Go over the data and keep only the lines that include "RAMP".

Records provided Start Marker

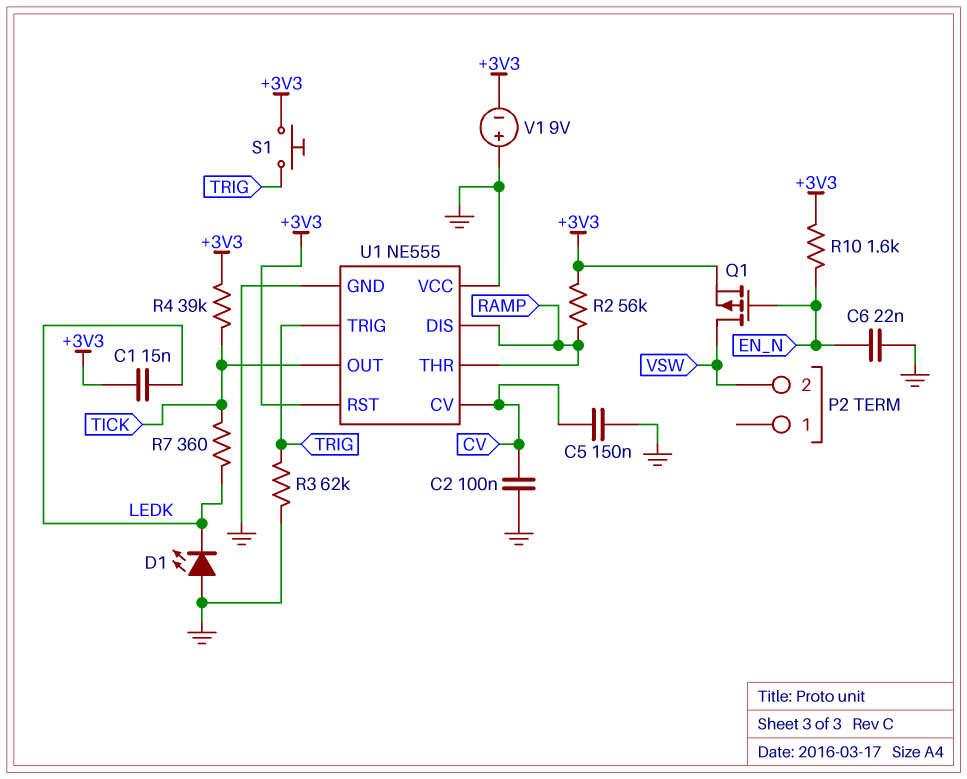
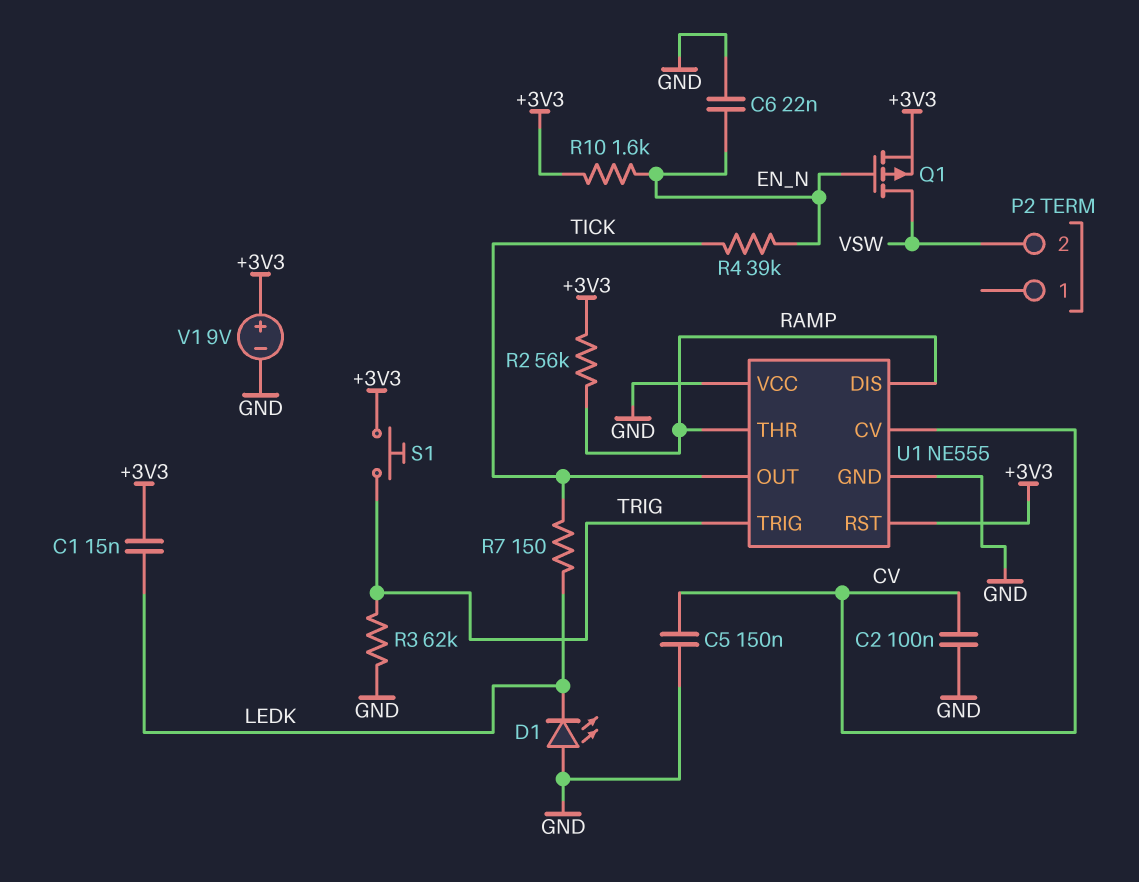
R4: 39k (+3V3, TICK) -> 39k (EN_N, TICK)
R7: 360 (LEDK, TICK) -> 150 (LEDK, TICK)
V1: 9V (plus GND, minus +3V3) -> 9V (plus +3V3, minus GND)

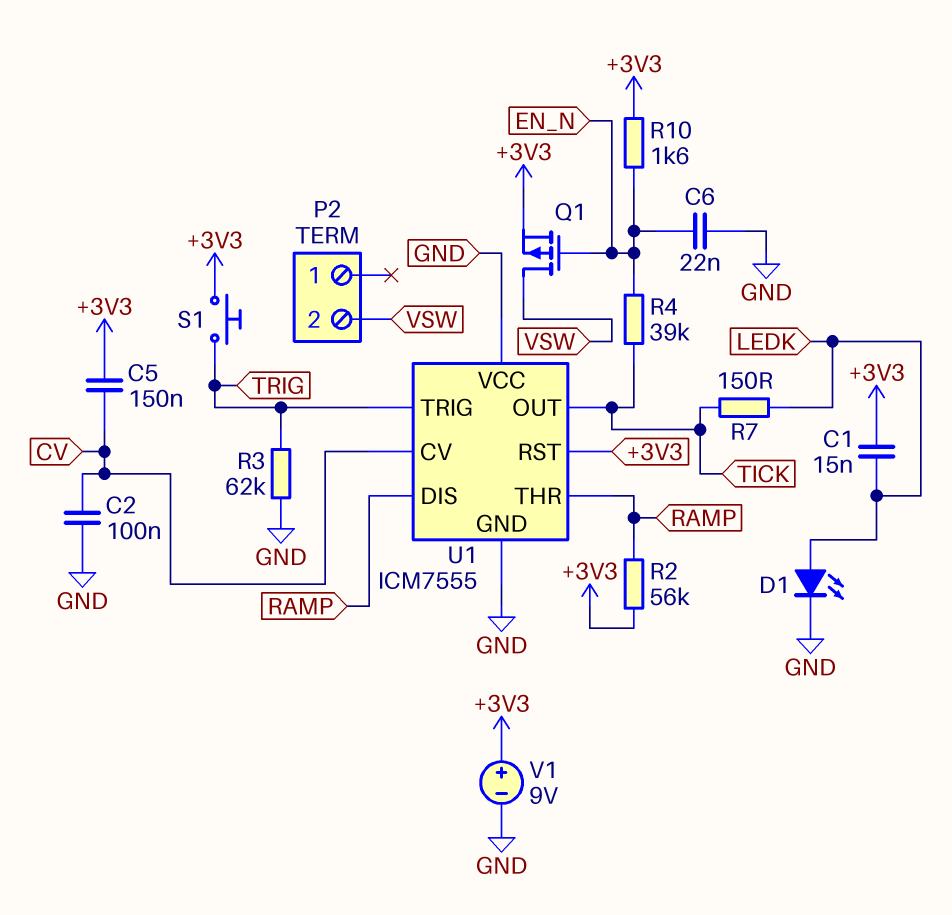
C5: 150nF (CV, GND) -> 150nF (+3V3, CV)
D1: LED (A GND, K LEDK) -> LED (A LEDK, K GND)
U1: NE555 -> ICM7555

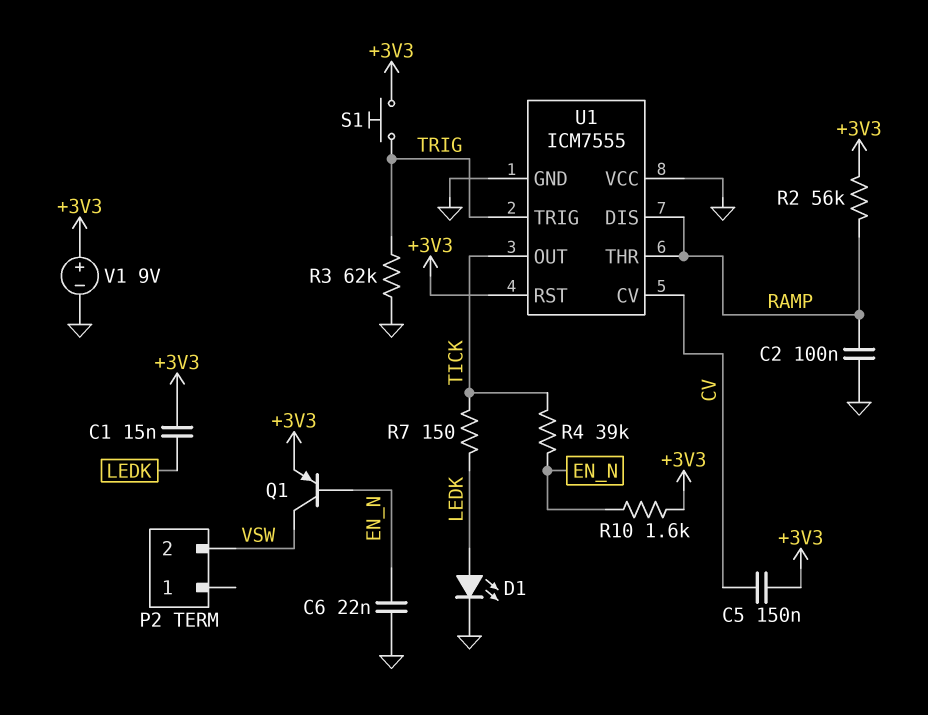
C2: 100nF (CV, GND) -> 100nF (GND, RAMP)
Q1: PMOS (G EN_N, D VSW, S +3V3) -> PNP (B EN_N, C VSW, E +3V3)

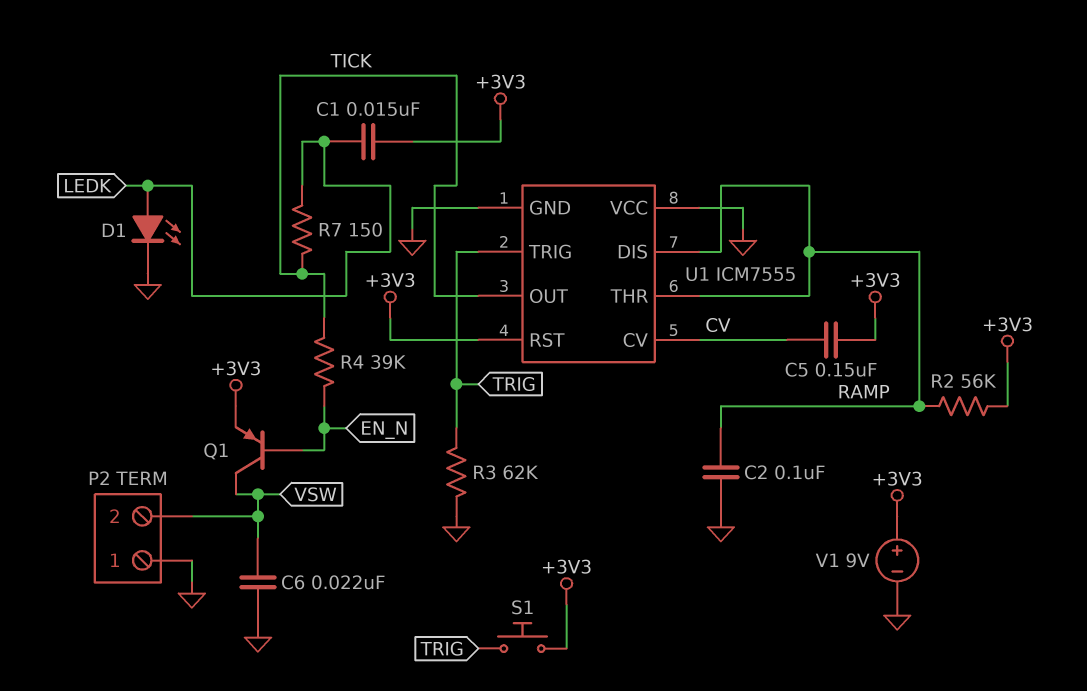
C6: 22nF (EN_N, GND) -> 22nF (GND, VSW)
P2 pin 1: none -> GND
R10: 1.6k (+3V3, EN_N) -> none

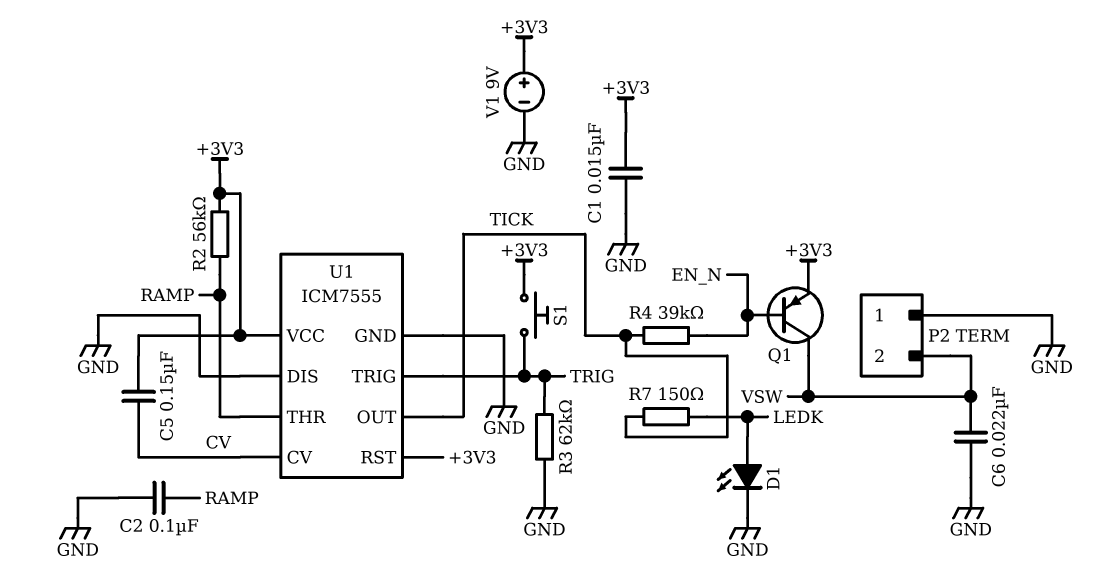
C1: 15nF (+3V3, LEDK) -> 15nF (+3V3, GND)
U1 pin DIS: RAMP -> GND
U1 pin VCC: GND -> +3V3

Records provided End Marker

Answer for this exercise:
C2: 100nF (CV, GND) -> 100nF (GND, RAMP)
U1 pin DIS: RAMP -> GND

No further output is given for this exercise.